## Work request
Nothing but the lines from the line with "(363, 242) = (383, 506): white" through the end of the data is to be copied, and each is to be copied exactly.

>>>

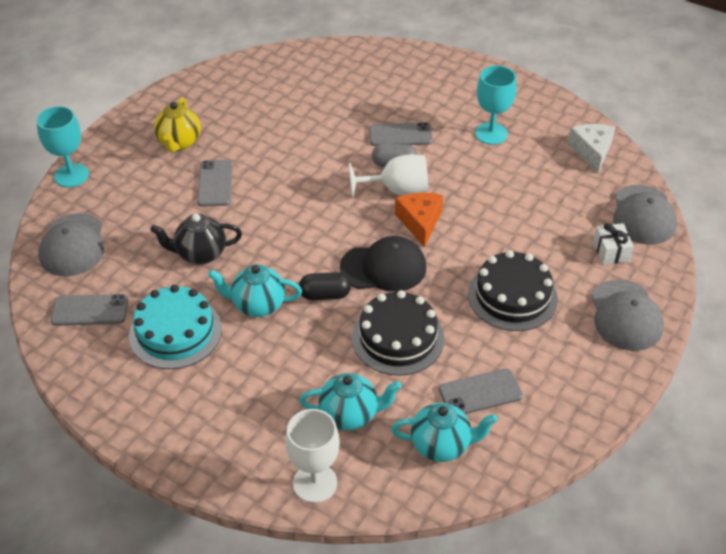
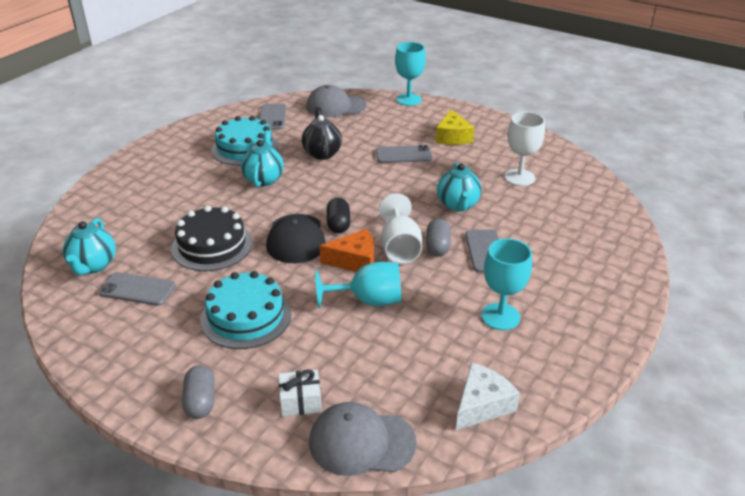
camera: 90 degrees right, 10 degrees down
(179, 143) = (452, 137): yellow teapot -> yellow cheese
(315, 483) = (89, 207): white goblet -> white goblet (519, 177)
(325, 295) = (269, 209): black capsule -> black capsule (338, 224)
(350, 415) = (142, 222): turquoise teapot -> turquoise teapot (458, 205)
(479, 212) = (368, 300): none -> turquoise goblet
(480, 392) = (137, 289): grey phone -> grey phone turned 60 degrees counterclockwise
(512, 296) = (246, 316): black cake -> turquoise cake
(592, 151) = (482, 405): white cheese -> white cheese turned 45 degrees counterclockwise
(625, 315) = (200, 401): grey cap -> grey capsule

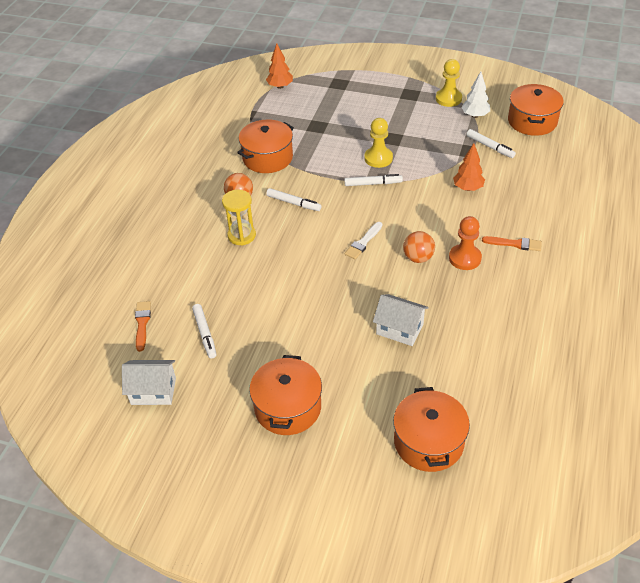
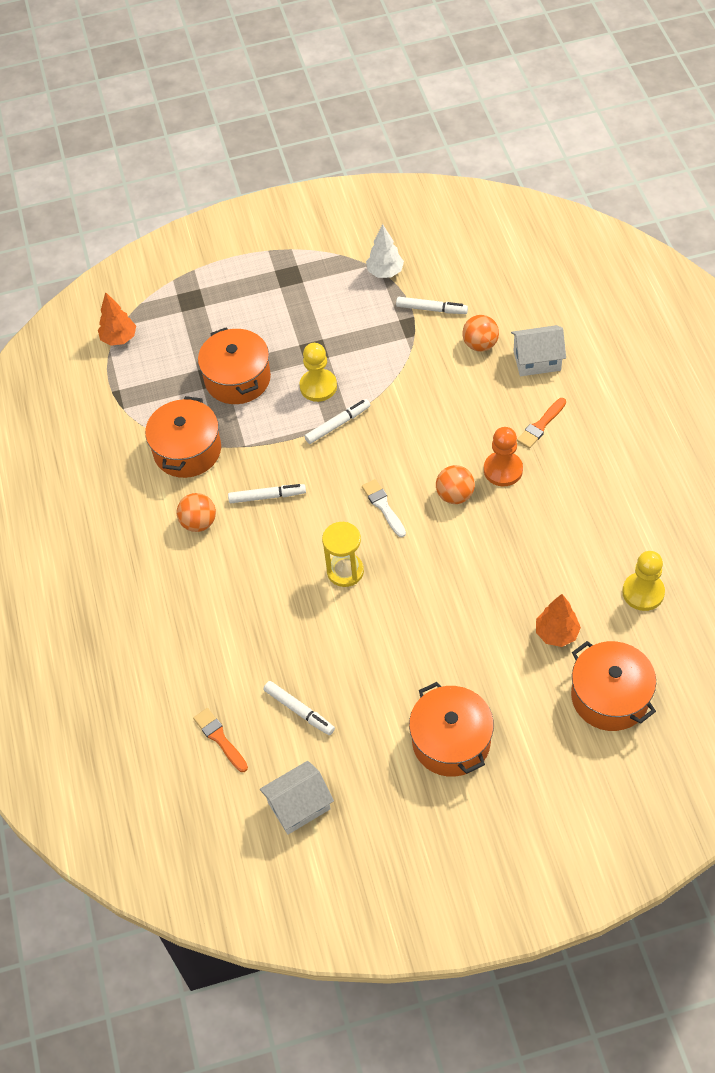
camera: 30 degrees left, 10 degrees up
(241, 235) = (241, 570): yellow hourglass -> yellow hourglass (345, 571)
(363, 242) = (383, 506): white brush -> white brush turned 150 degrees clockwise
(399, 329) = (496, 590): white house -> white house (537, 360)
(448, 99) = (338, 261): yellow pawn -> yellow pawn (643, 592)
(467, 188) = (445, 378): orange tree -> orange tree (556, 633)
(508, 179) = (480, 344): none -> orange ball
(514, 244) = (541, 425): orange brush -> orange brush turned 150 degrees clockwise
(532, 121) = (453, 250): orange pot -> orange pot (237, 379)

<<<

## Answer area
(363, 242) = (383, 506): white brush -> white brush turned 150 degrees clockwise
(399, 329) = (496, 590): white house -> white house (537, 360)
(448, 99) = (338, 261): yellow pawn -> yellow pawn (643, 592)
(467, 188) = (445, 378): orange tree -> orange tree (556, 633)
(508, 179) = (480, 344): none -> orange ball
(514, 244) = (541, 425): orange brush -> orange brush turned 150 degrees clockwise
(532, 121) = (453, 250): orange pot -> orange pot (237, 379)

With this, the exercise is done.